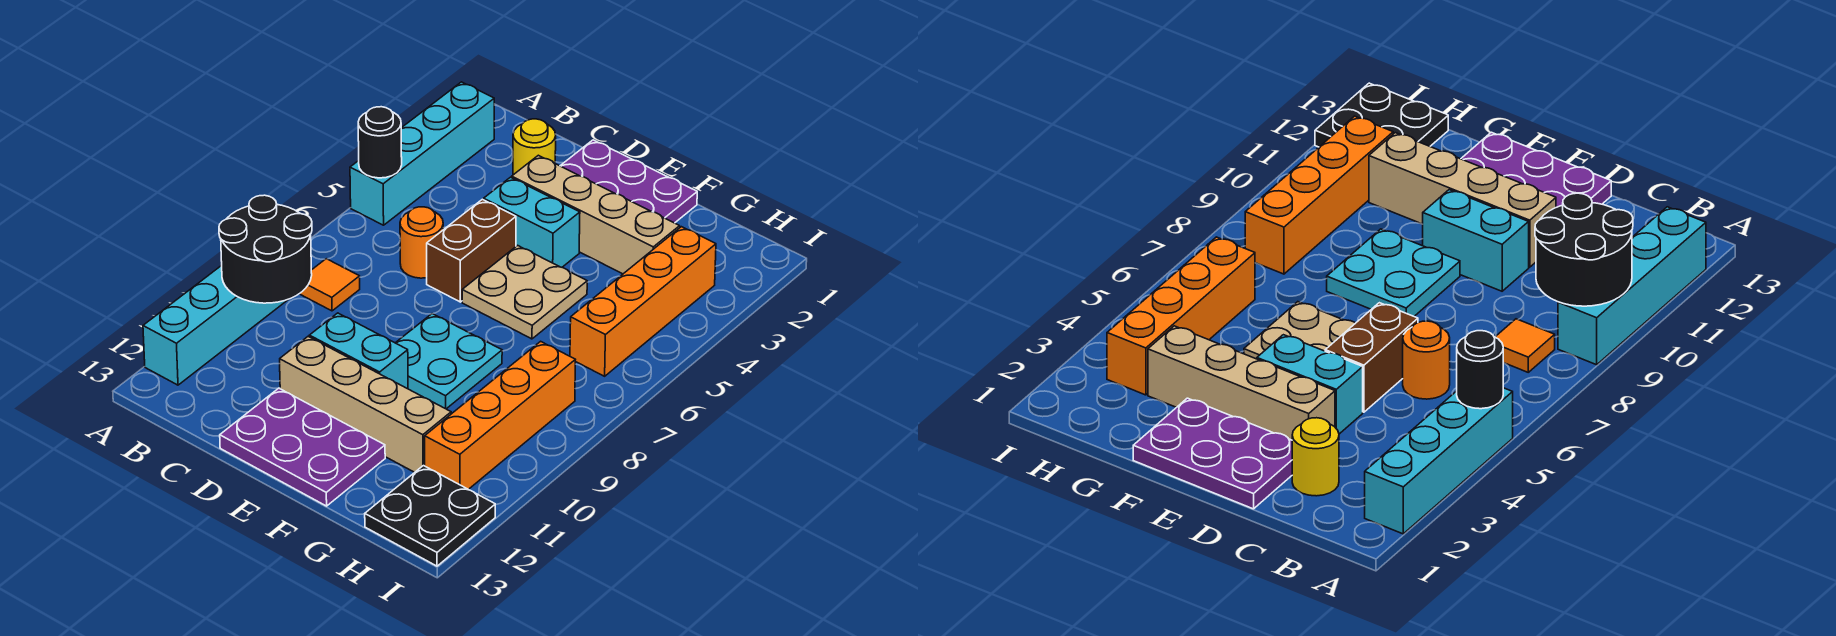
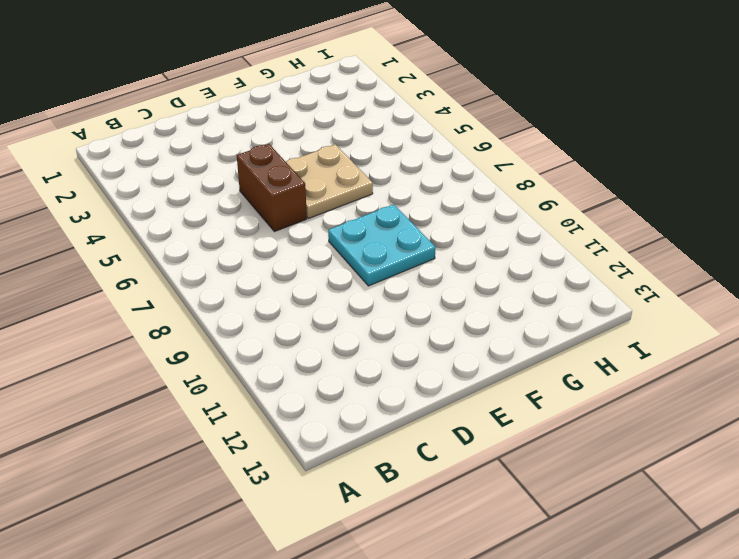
none -> cyan brick A2:A5 level 1
none -> cyan brick A9:A12 level 1
none -> orange tile B8 level 1

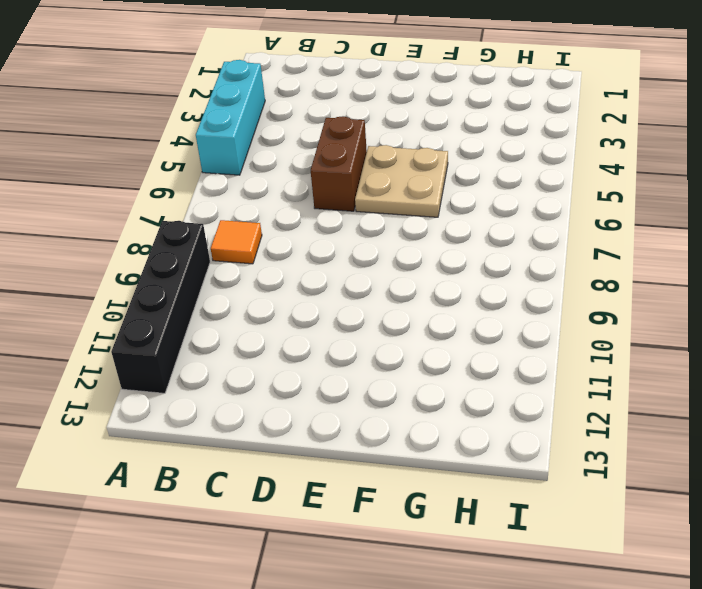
cyan brick A3:A5 level 1 -> cyan brick A2:A5 level 1
black brick A9:A12 level 1 -> cyan brick A9:A12 level 1
none -> yellow round brick C2 level 1
none -> orange round brick C6 level 1
none -> purple plate D1:F2 level 1

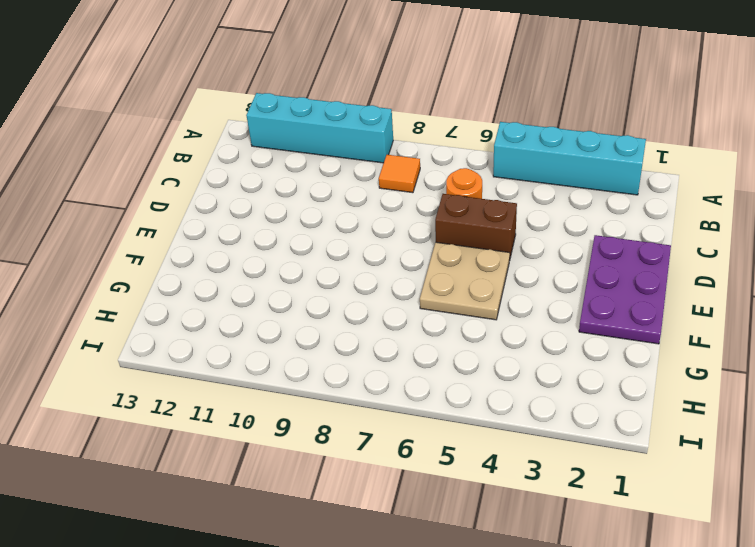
none -> yellow round brick C2 level 1
none -> tan brick D3:G3 level 1
none -> cyan brick D4:E4 level 1

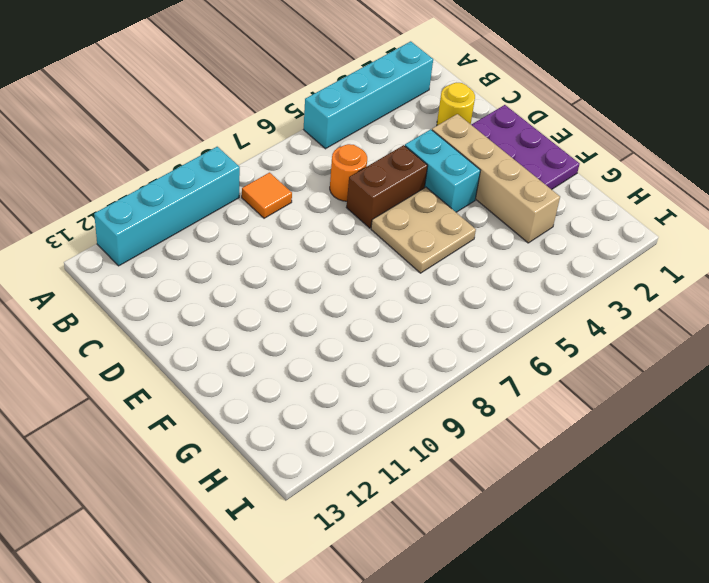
none -> cyan brick D10:E10 level 1
none -> tan brick D11:G11 level 1
none -> purple plate D12:F13 level 1

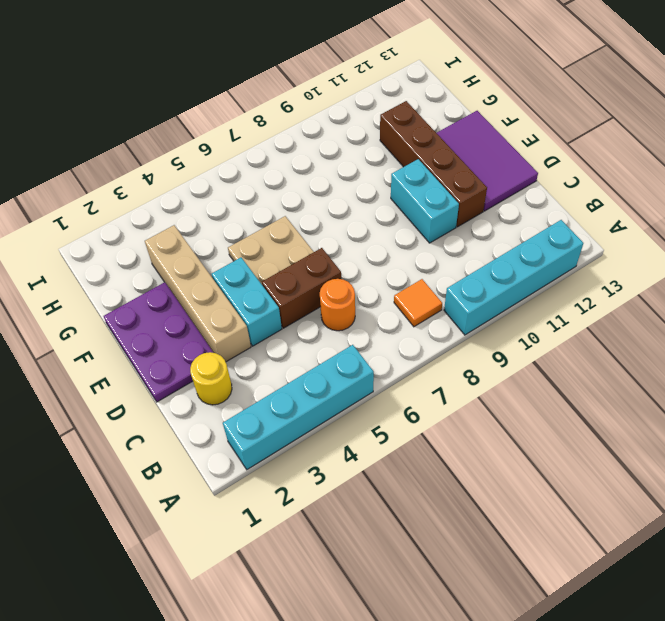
brown brick D11:G11 level 1 -> tan brick D11:G11 level 1
purple tile D12:F13 level 1 -> purple plate D12:F13 level 1
none -> cyan plate E8:F9 level 1
none -> orange brick H3:H6 level 1
none -> orange brick H8:H11 level 1

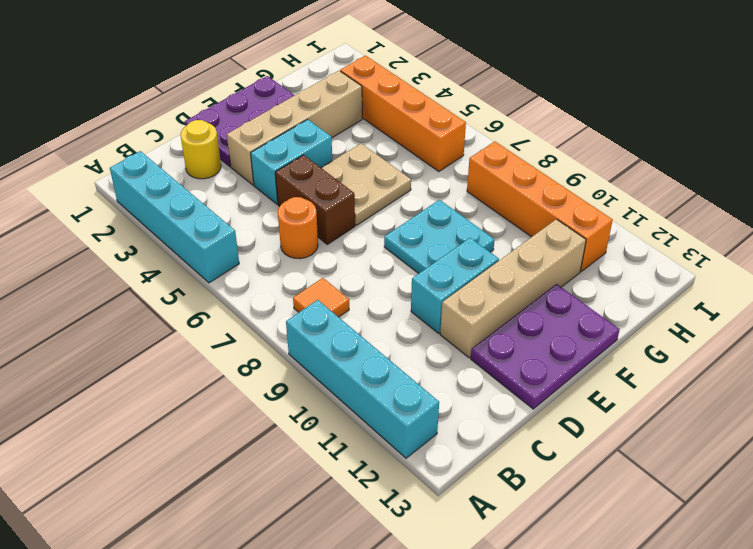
none -> black plate H12:I13 level 1
none -> black round brick A5 level 2
none -> black round brick A9:B10 level 2

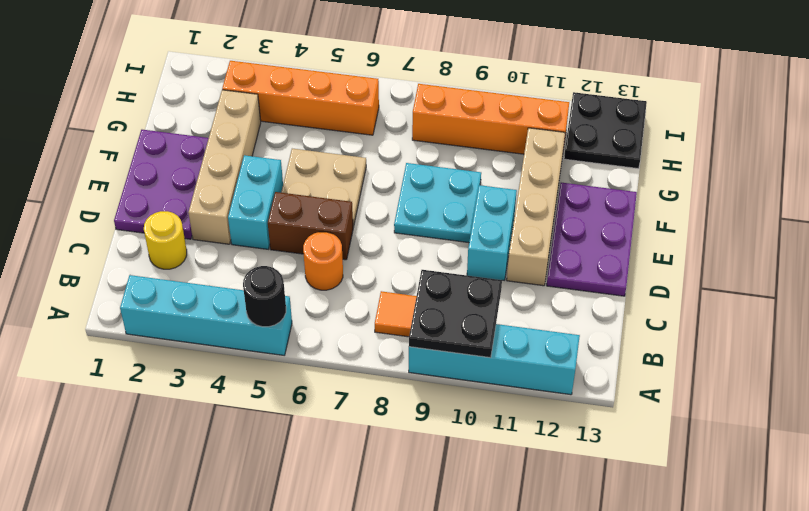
black plate A9:B10 level 2 -> black round brick A9:B10 level 2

◆ What is needed: Go through the entries above and output them exactly, without pictures.

◆ Exercise response:
none -> cyan brick A2:A5 level 1
none -> cyan brick A9:A12 level 1
none -> orange tile B8 level 1

cyan brick A3:A5 level 1 -> cyan brick A2:A5 level 1
black brick A9:A12 level 1 -> cyan brick A9:A12 level 1
none -> yellow round brick C2 level 1
none -> orange round brick C6 level 1
none -> purple plate D1:F2 level 1

none -> yellow round brick C2 level 1
none -> tan brick D3:G3 level 1
none -> cyan brick D4:E4 level 1

none -> cyan brick D10:E10 level 1
none -> tan brick D11:G11 level 1
none -> purple plate D12:F13 level 1

brown brick D11:G11 level 1 -> tan brick D11:G11 level 1
purple tile D12:F13 level 1 -> purple plate D12:F13 level 1
none -> cyan plate E8:F9 level 1
none -> orange brick H3:H6 level 1
none -> orange brick H8:H11 level 1

none -> black plate H12:I13 level 1
none -> black round brick A5 level 2
none -> black round brick A9:B10 level 2

black plate A9:B10 level 2 -> black round brick A9:B10 level 2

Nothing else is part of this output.